▸ **Exercise instructions**: All lines from the one with "(741, 609) = (527, 243): black" through the close of the records below are to be set down exactly, and no others.

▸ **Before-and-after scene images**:
····················

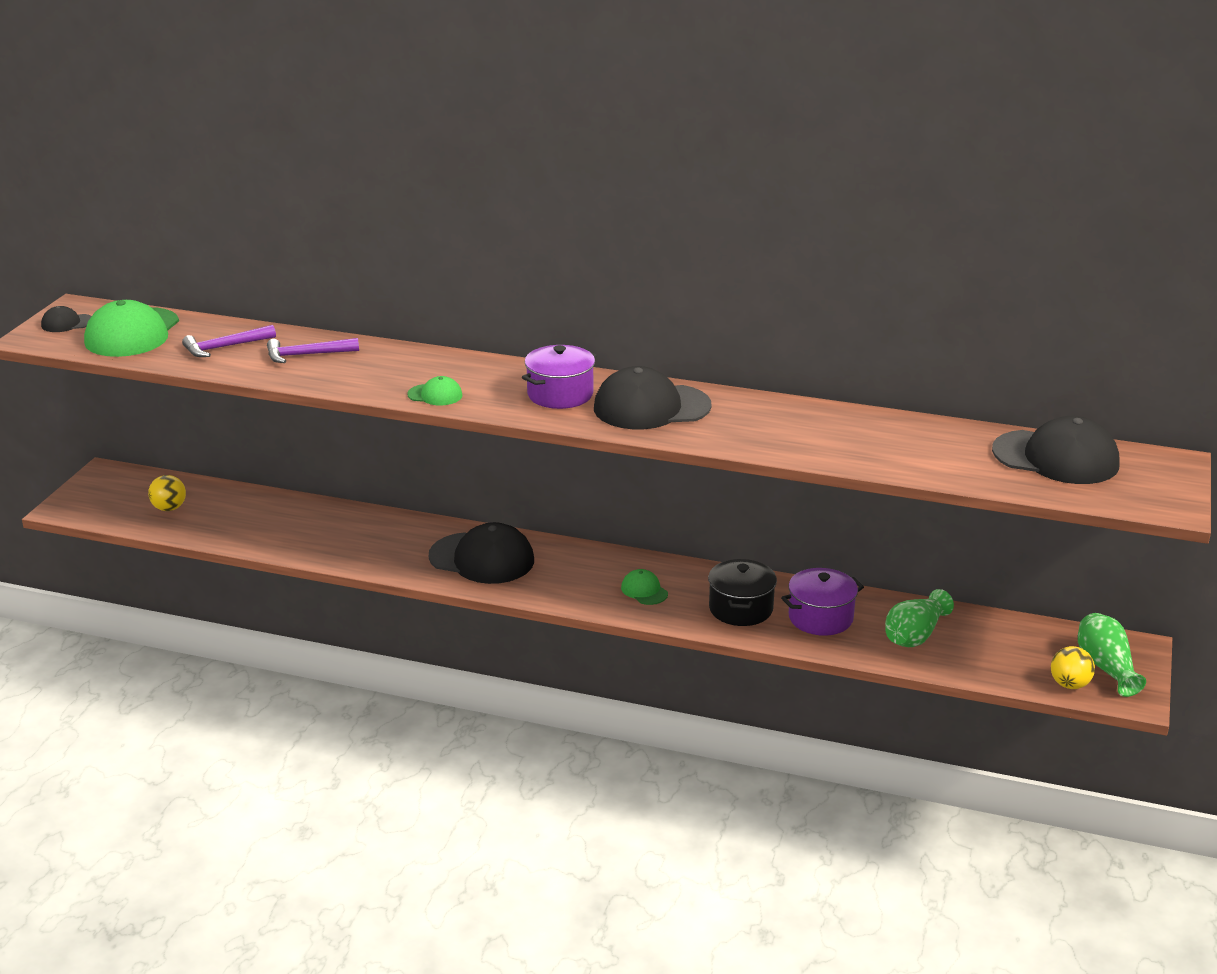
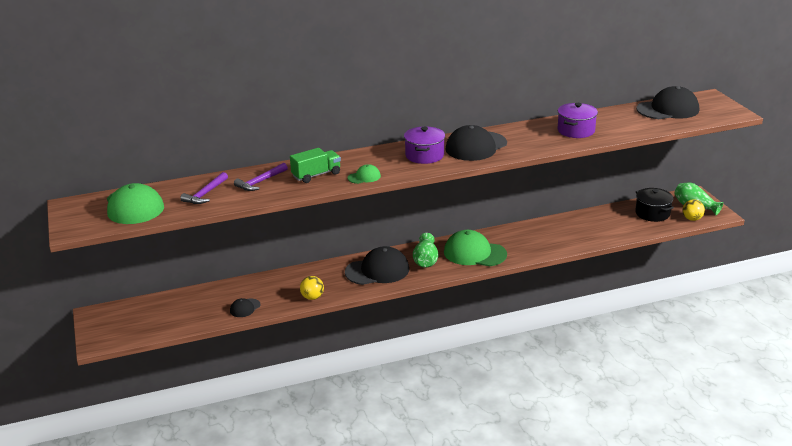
camera: 35 degrees left, 0 degrees up
(67, 323) = (81, 215): black cap -> black cap (245, 308)
(169, 508) = (165, 316): yellow ball -> yellow ball (312, 297)
(383, 370) = (316, 175): none -> green truck
(644, 590) = (474, 253): green cap -> green cap, size x2.10
(741, 609) = (527, 243): black pot -> black pot (652, 213)
(820, 618) = (565, 233): purple pot -> purple pot (576, 130)
(915, 635) = (610, 224): green vase -> green vase (425, 260)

····················

▸ **Result**:
(741, 609) = (527, 243): black pot -> black pot (652, 213)
(820, 618) = (565, 233): purple pot -> purple pot (576, 130)
(915, 635) = (610, 224): green vase -> green vase (425, 260)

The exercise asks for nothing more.